* Study material
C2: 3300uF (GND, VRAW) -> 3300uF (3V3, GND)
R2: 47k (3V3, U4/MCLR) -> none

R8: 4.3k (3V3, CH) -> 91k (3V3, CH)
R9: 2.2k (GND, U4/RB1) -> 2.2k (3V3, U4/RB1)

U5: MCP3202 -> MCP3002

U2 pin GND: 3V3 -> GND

...

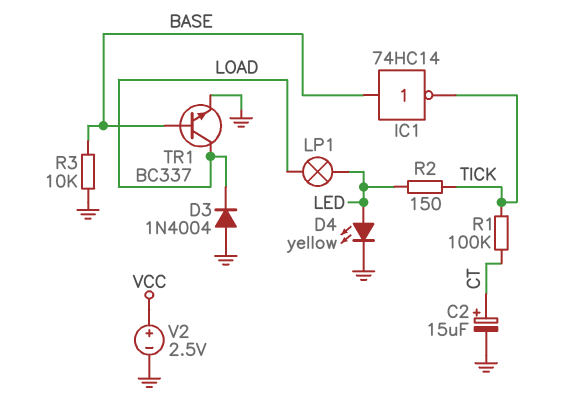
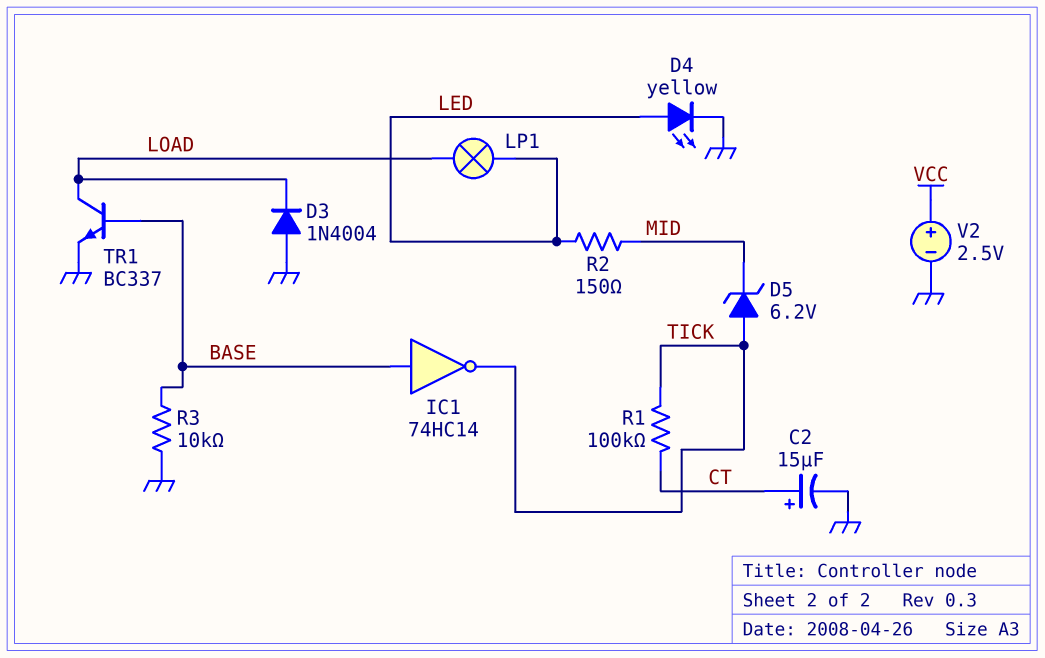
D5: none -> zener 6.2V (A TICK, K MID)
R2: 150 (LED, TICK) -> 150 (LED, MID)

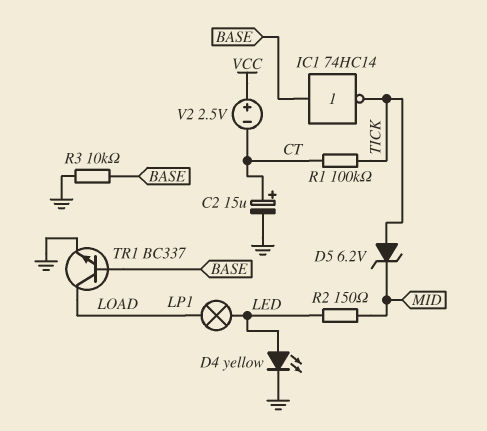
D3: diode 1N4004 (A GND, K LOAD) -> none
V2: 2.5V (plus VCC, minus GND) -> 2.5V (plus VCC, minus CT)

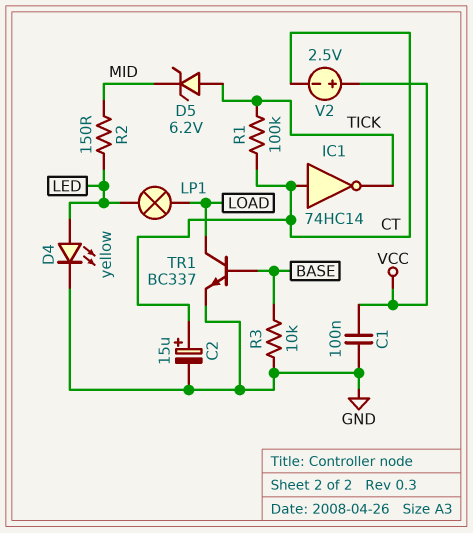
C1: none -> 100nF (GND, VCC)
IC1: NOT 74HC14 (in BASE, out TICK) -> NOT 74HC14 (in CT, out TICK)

* * *

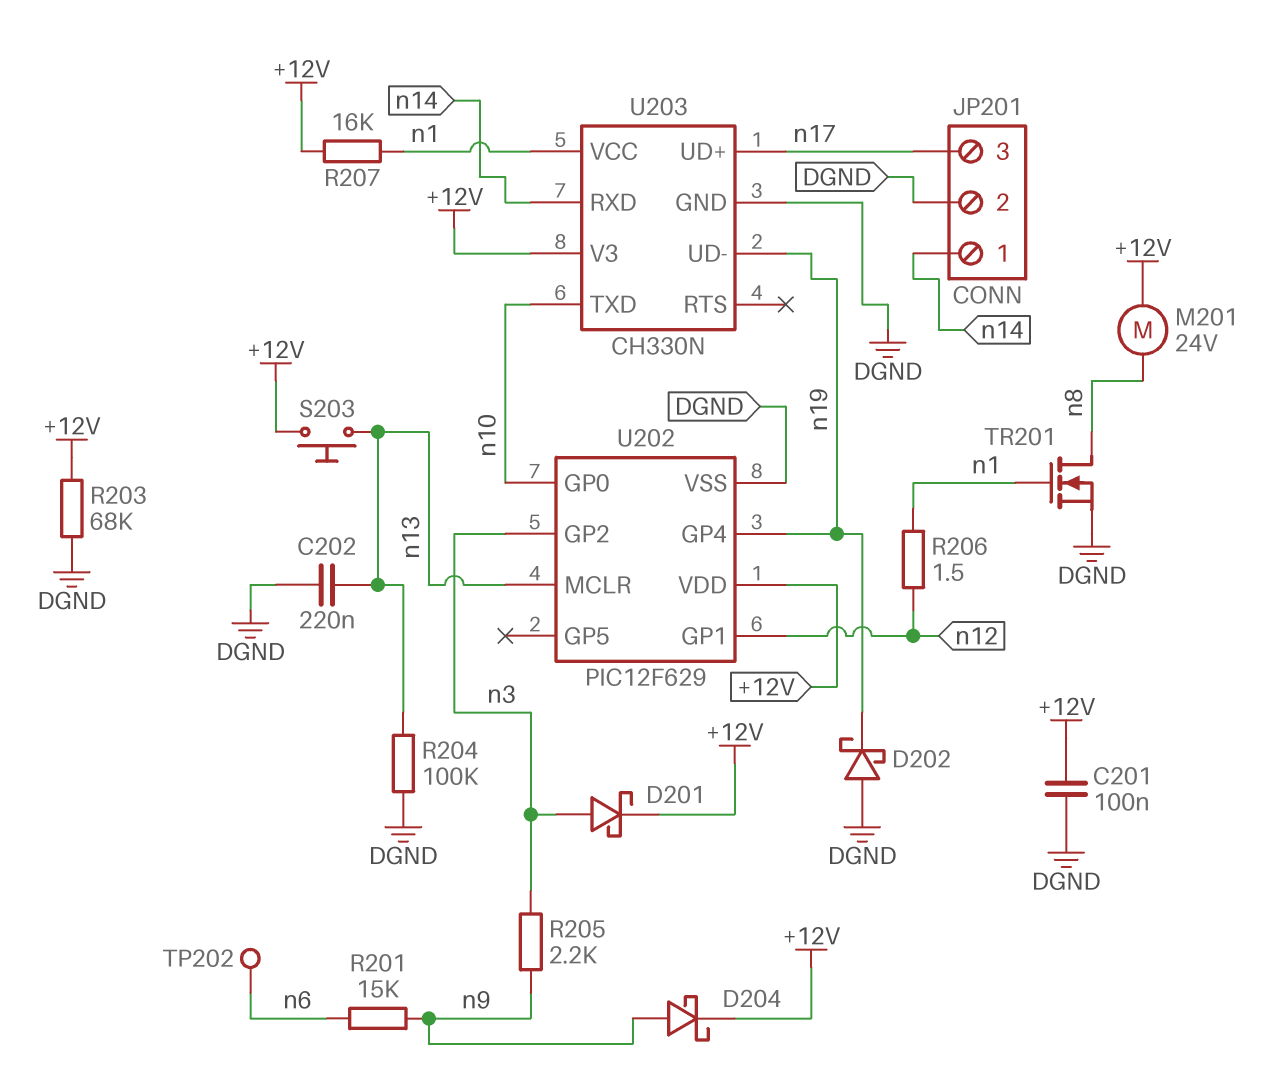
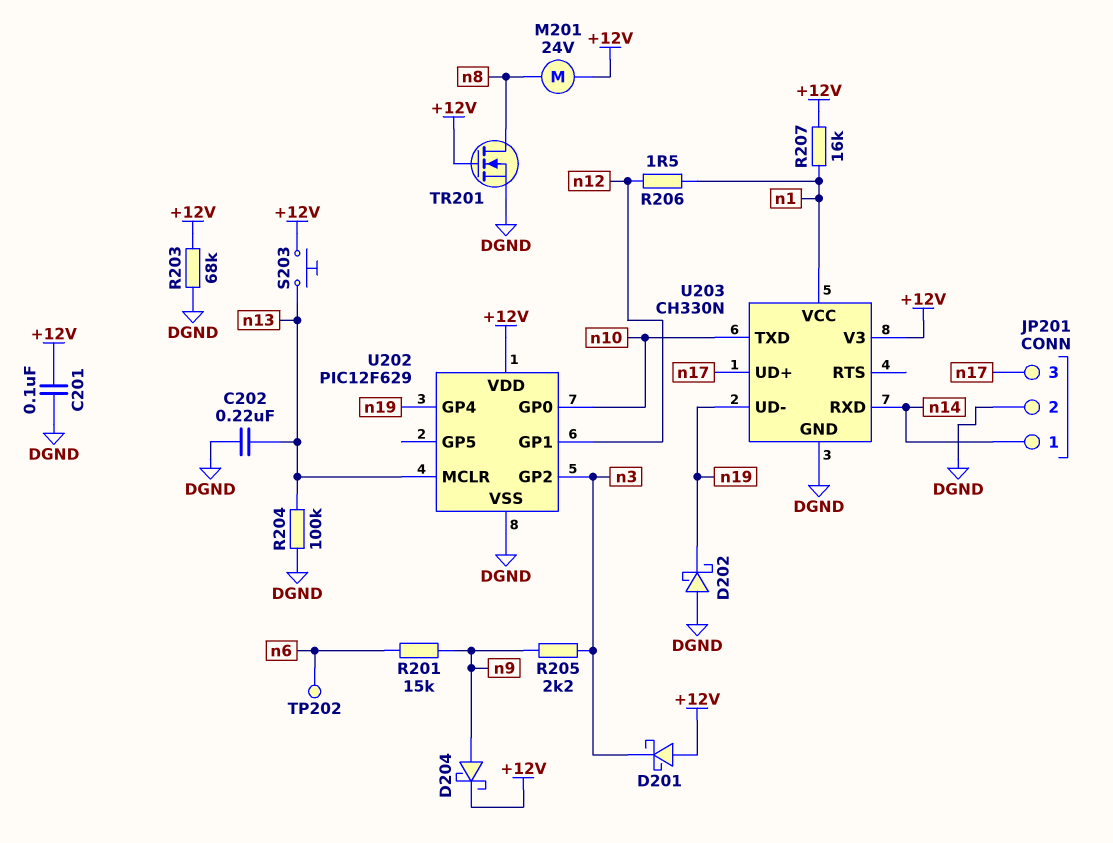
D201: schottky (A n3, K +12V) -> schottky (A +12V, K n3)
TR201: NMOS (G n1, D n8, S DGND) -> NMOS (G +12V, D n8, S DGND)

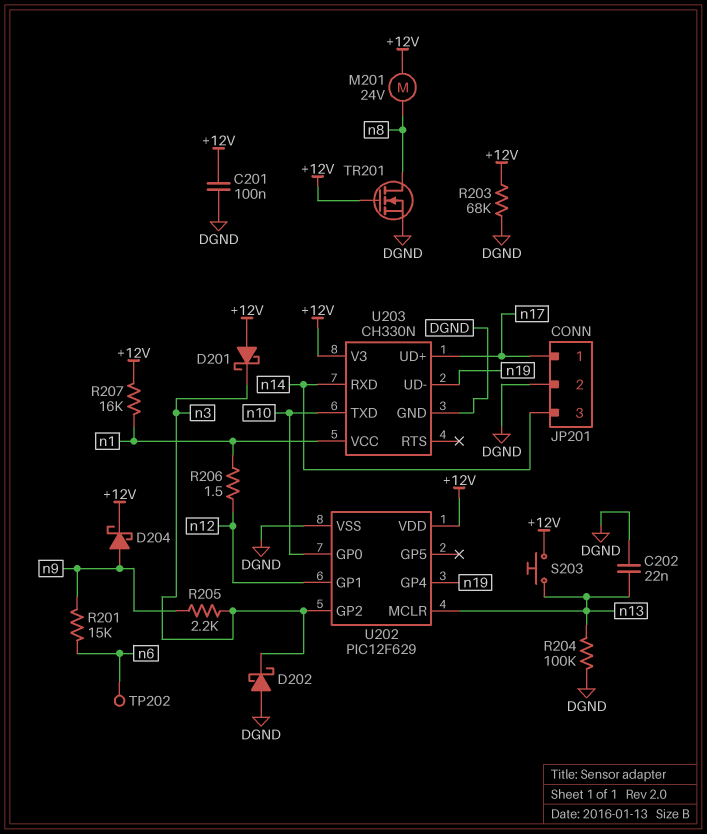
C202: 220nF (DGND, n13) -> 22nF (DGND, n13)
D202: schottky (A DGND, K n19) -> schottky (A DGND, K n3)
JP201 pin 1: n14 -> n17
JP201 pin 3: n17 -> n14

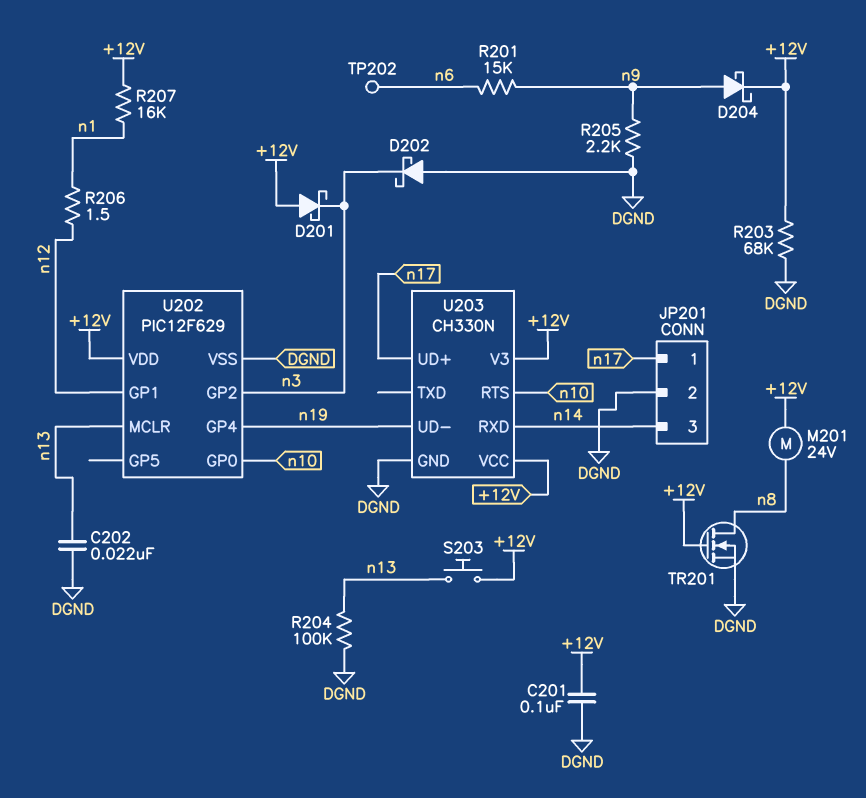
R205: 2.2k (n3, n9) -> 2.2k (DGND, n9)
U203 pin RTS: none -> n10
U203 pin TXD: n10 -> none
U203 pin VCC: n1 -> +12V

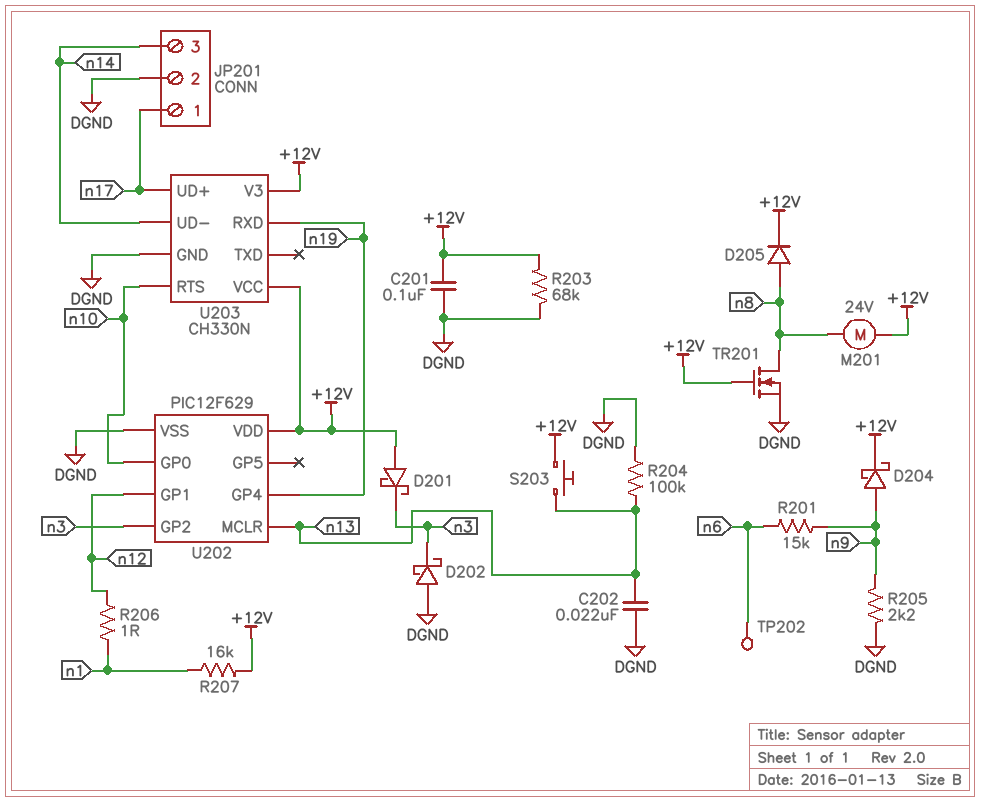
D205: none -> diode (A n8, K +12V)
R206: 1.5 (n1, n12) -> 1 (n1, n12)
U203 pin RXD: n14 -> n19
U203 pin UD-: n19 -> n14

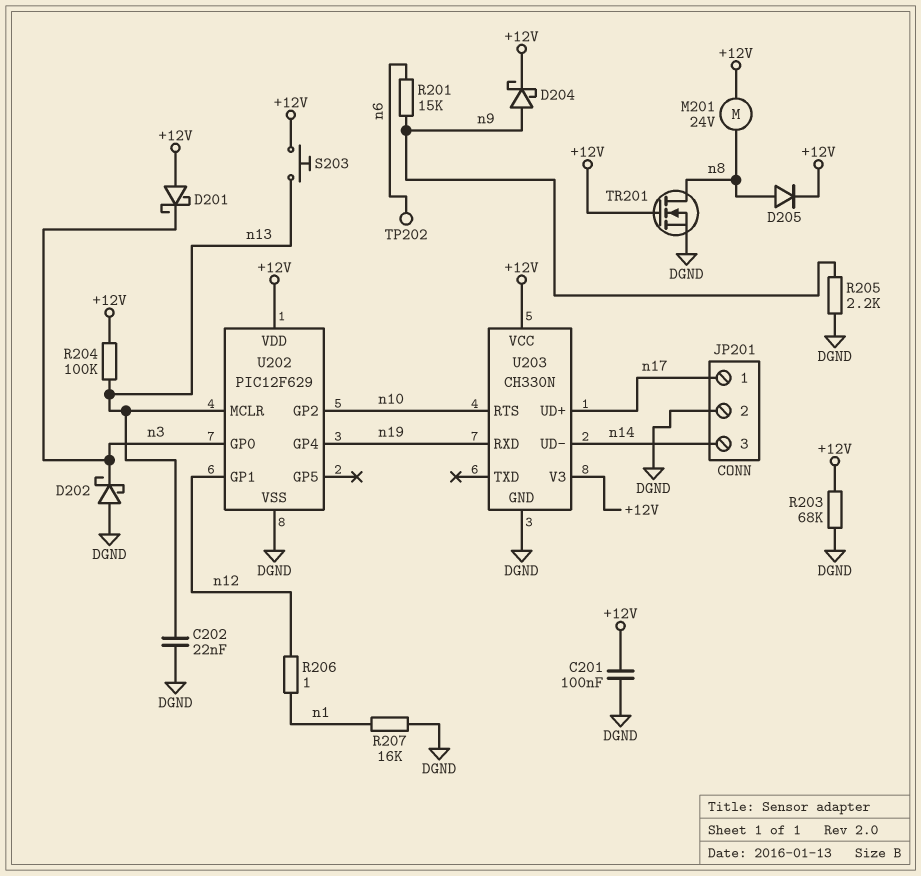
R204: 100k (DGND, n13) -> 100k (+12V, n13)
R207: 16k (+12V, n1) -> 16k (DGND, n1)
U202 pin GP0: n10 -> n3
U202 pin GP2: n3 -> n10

* Assigned task
Using the material above, transcribe exactly the lines from the one holding "D205: none -> diode (A n8, K +12V)" to the one holding "U202 pin GP2: n3 -> n10", both ends kept. Do not carry over any pictures.

* Exercise solution
D205: none -> diode (A n8, K +12V)
R206: 1.5 (n1, n12) -> 1 (n1, n12)
U203 pin RXD: n14 -> n19
U203 pin UD-: n19 -> n14

R204: 100k (DGND, n13) -> 100k (+12V, n13)
R207: 16k (+12V, n1) -> 16k (DGND, n1)
U202 pin GP0: n10 -> n3
U202 pin GP2: n3 -> n10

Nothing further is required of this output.